(Exercise):
Repeat exactly the lines of the entries below from the one with "IC101 pin in+: AGND -> VTH" through the one with "CN4 pin 1: FILT -> VX", both ends included, and nothing else.

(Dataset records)
-=-=-
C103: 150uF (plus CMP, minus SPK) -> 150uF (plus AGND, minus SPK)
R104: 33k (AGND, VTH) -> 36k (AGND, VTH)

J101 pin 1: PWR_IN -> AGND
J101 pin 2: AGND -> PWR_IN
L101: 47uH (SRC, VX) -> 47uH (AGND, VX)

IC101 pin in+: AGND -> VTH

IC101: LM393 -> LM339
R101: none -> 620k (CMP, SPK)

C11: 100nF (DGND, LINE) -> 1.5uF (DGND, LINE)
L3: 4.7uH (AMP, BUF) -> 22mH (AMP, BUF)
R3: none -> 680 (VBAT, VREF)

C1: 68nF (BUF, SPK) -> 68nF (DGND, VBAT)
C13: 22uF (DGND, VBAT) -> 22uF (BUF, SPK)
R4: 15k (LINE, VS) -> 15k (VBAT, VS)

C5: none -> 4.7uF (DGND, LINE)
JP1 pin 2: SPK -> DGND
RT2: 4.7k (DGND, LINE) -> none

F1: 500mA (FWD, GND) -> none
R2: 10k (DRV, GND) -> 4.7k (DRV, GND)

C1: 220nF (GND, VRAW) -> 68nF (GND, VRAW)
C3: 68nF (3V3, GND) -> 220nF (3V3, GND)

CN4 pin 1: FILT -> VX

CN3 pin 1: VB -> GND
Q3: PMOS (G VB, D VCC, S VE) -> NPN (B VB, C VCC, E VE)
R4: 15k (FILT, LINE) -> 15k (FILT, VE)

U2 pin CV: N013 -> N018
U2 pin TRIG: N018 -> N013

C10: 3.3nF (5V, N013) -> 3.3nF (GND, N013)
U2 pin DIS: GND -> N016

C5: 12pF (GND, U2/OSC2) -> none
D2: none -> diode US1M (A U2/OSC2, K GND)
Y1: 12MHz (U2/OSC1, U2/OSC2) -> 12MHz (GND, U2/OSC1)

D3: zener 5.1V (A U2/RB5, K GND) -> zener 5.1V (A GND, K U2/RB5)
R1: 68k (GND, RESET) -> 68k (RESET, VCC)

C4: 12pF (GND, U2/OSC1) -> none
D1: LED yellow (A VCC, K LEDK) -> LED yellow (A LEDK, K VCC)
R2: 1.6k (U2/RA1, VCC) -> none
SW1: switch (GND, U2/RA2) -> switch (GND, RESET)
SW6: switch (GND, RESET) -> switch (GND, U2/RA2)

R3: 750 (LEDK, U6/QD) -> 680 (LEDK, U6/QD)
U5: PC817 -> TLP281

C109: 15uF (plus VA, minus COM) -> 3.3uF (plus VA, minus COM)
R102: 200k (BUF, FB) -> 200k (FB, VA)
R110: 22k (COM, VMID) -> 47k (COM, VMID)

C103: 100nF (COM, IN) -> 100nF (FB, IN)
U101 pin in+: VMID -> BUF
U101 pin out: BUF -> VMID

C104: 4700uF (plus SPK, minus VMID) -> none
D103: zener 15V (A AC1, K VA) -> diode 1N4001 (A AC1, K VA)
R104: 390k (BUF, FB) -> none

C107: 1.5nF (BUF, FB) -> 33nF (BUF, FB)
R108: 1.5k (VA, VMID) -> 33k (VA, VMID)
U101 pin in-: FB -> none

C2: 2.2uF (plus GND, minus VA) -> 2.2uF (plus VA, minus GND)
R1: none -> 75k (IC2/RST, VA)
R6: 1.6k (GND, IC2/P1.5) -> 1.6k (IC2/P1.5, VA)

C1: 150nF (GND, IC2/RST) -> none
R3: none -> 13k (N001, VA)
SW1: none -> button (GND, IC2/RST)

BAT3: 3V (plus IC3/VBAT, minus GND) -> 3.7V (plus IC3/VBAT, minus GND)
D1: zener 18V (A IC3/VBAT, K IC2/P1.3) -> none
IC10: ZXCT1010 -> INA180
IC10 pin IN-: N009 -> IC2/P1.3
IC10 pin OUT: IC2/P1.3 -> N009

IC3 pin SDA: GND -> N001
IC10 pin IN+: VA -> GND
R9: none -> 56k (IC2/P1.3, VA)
-=-=-
(Result of this exercise):
IC101 pin in+: AGND -> VTH

IC101: LM393 -> LM339
R101: none -> 620k (CMP, SPK)

C11: 100nF (DGND, LINE) -> 1.5uF (DGND, LINE)
L3: 4.7uH (AMP, BUF) -> 22mH (AMP, BUF)
R3: none -> 680 (VBAT, VREF)

C1: 68nF (BUF, SPK) -> 68nF (DGND, VBAT)
C13: 22uF (DGND, VBAT) -> 22uF (BUF, SPK)
R4: 15k (LINE, VS) -> 15k (VBAT, VS)

C5: none -> 4.7uF (DGND, LINE)
JP1 pin 2: SPK -> DGND
RT2: 4.7k (DGND, LINE) -> none

F1: 500mA (FWD, GND) -> none
R2: 10k (DRV, GND) -> 4.7k (DRV, GND)

C1: 220nF (GND, VRAW) -> 68nF (GND, VRAW)
C3: 68nF (3V3, GND) -> 220nF (3V3, GND)

CN4 pin 1: FILT -> VX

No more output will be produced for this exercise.